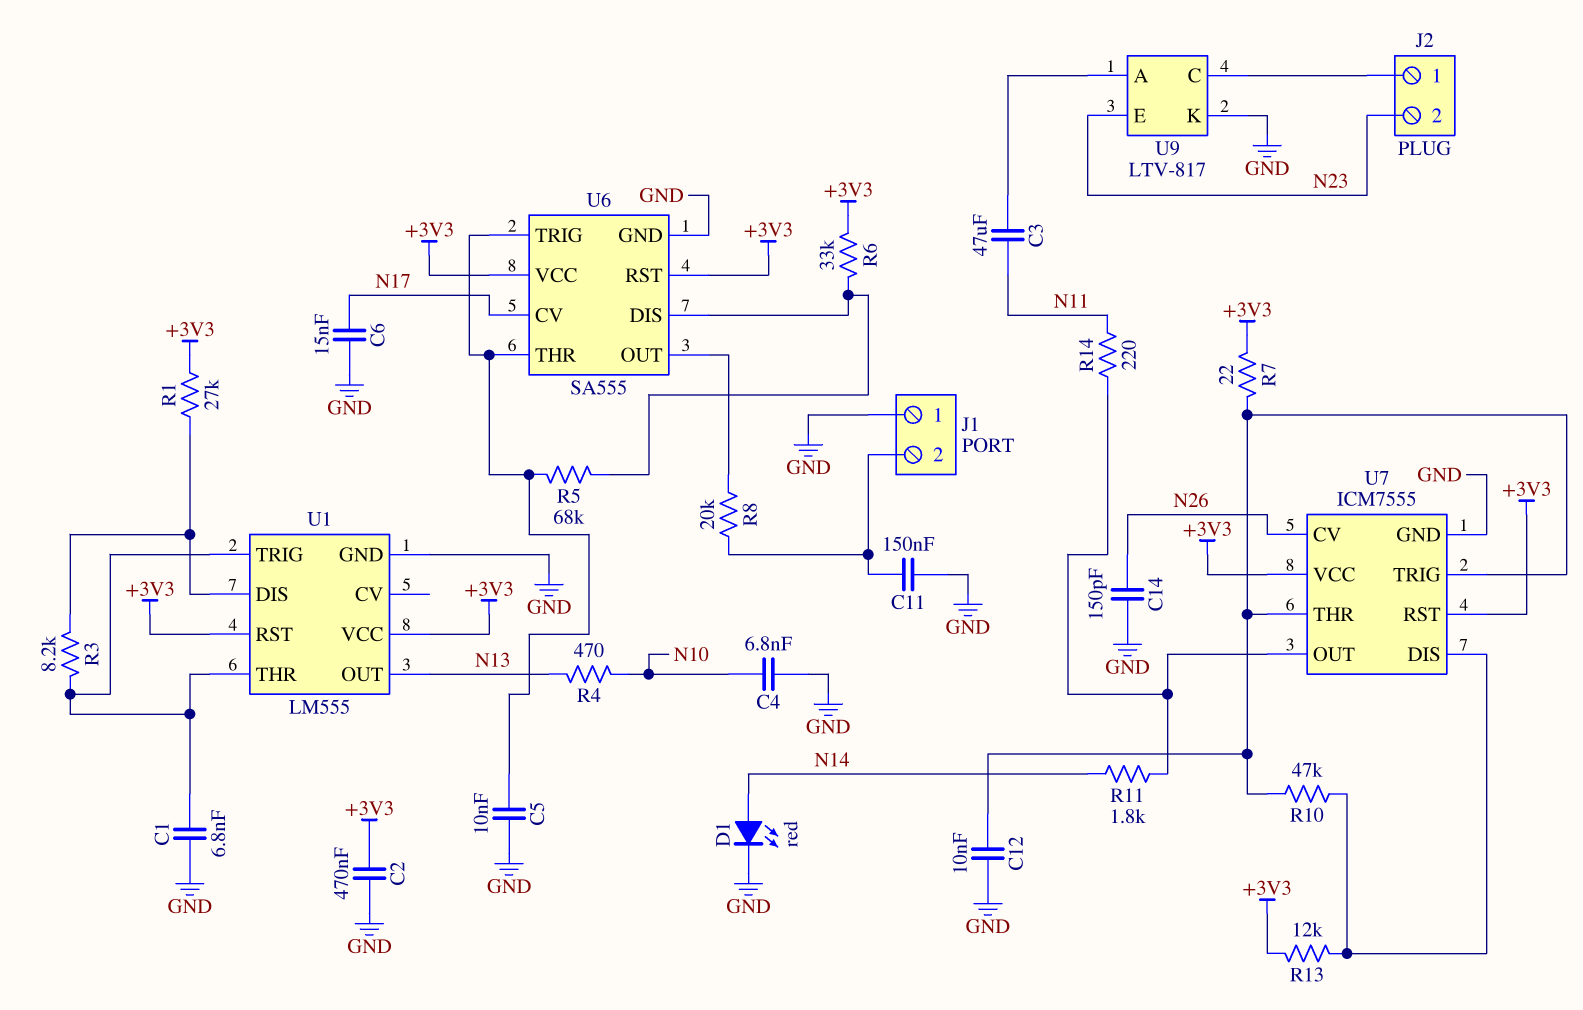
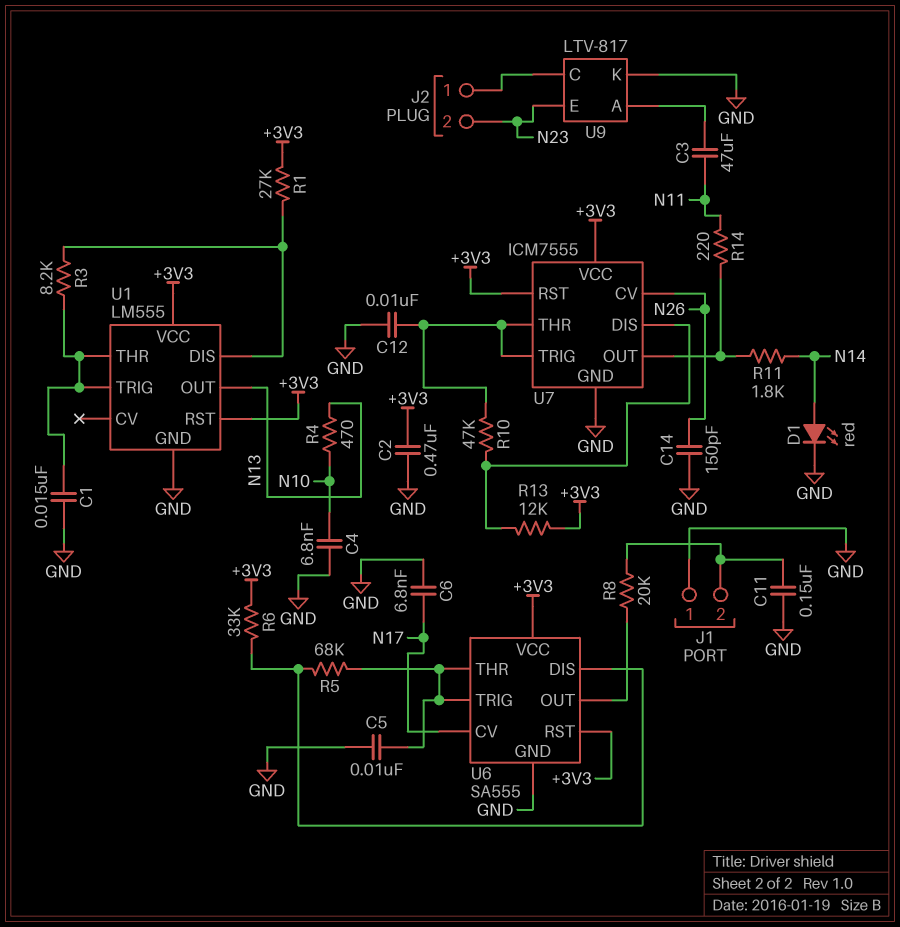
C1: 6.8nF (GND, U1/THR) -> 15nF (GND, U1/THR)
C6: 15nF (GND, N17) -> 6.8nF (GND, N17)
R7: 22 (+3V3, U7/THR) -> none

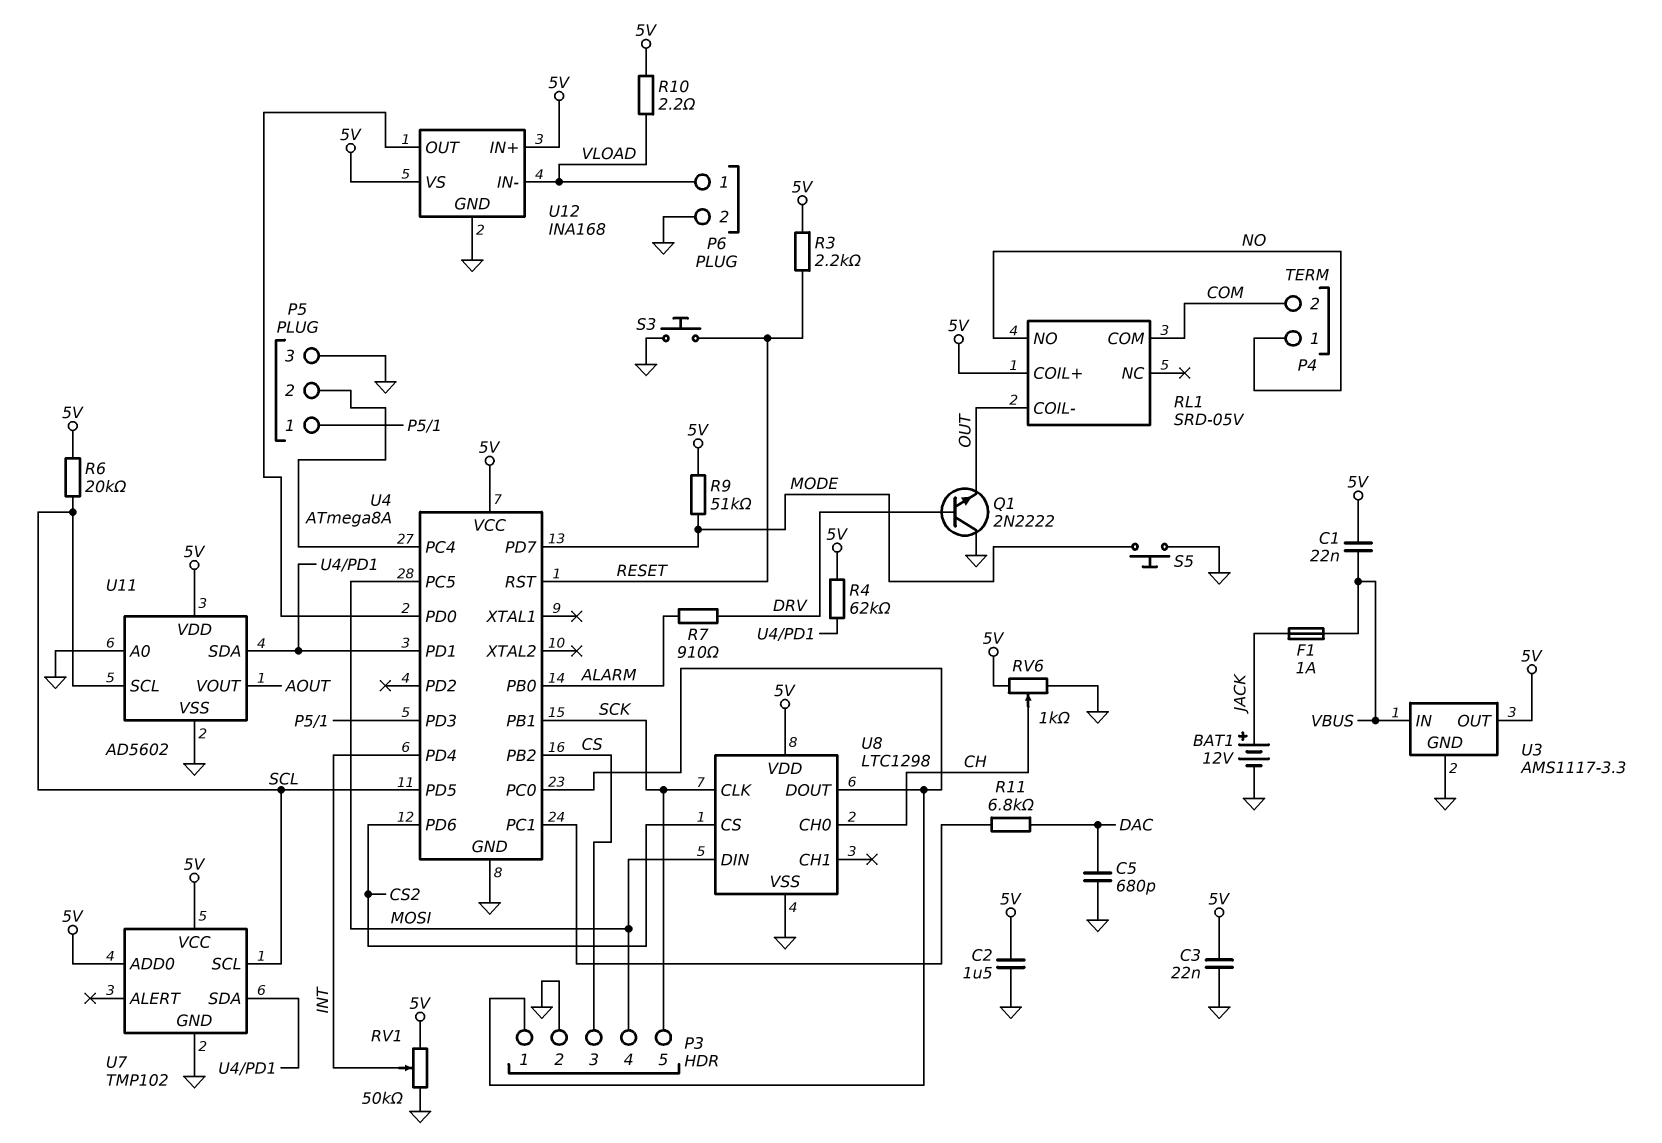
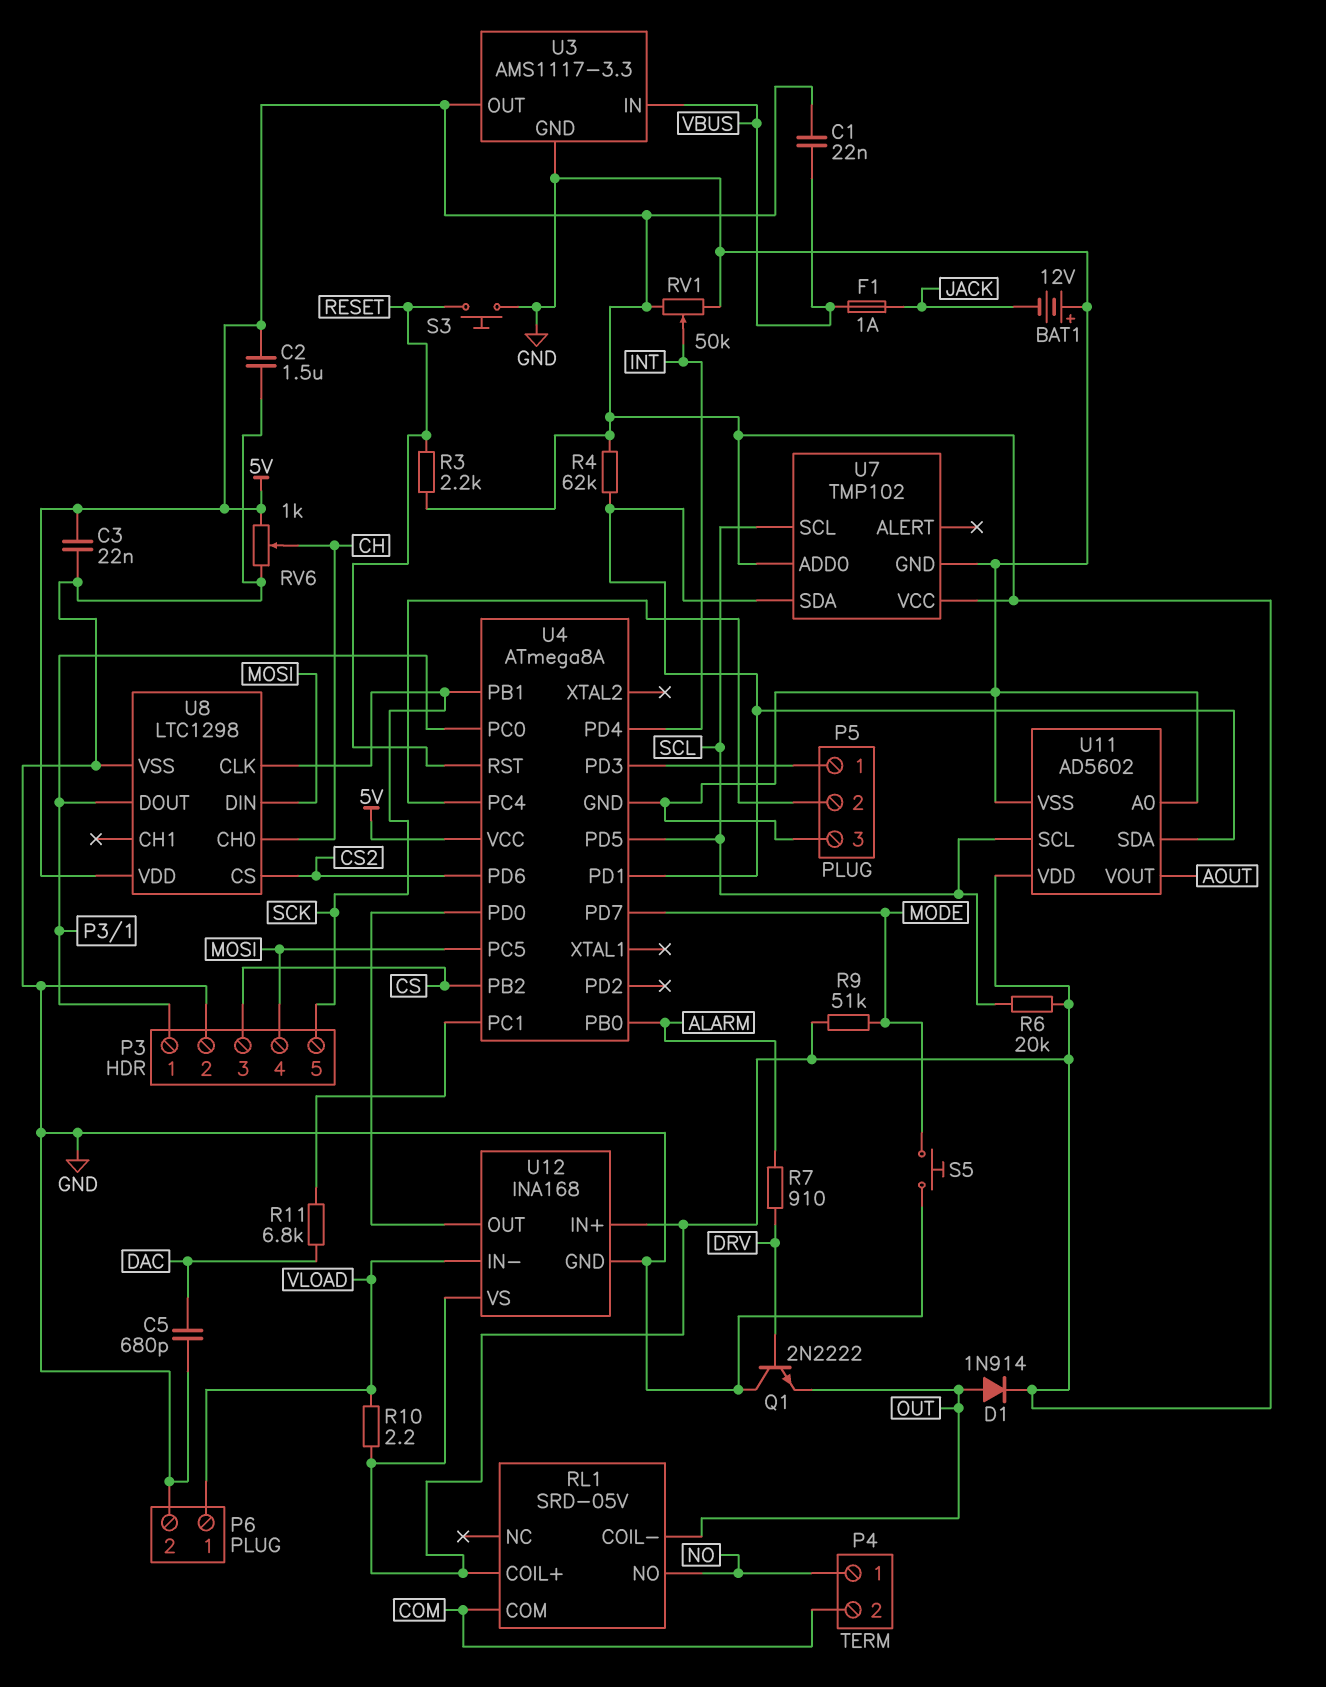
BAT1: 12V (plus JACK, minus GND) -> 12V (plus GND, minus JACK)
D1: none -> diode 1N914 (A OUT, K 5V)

WHAT THE TASK REQUIRES —
Write out the material above without changing a word, and skip any picture.

SOLUTION —
C1: 6.8nF (GND, U1/THR) -> 15nF (GND, U1/THR)
C6: 15nF (GND, N17) -> 6.8nF (GND, N17)
R7: 22 (+3V3, U7/THR) -> none

BAT1: 12V (plus JACK, minus GND) -> 12V (plus GND, minus JACK)
D1: none -> diode 1N914 (A OUT, K 5V)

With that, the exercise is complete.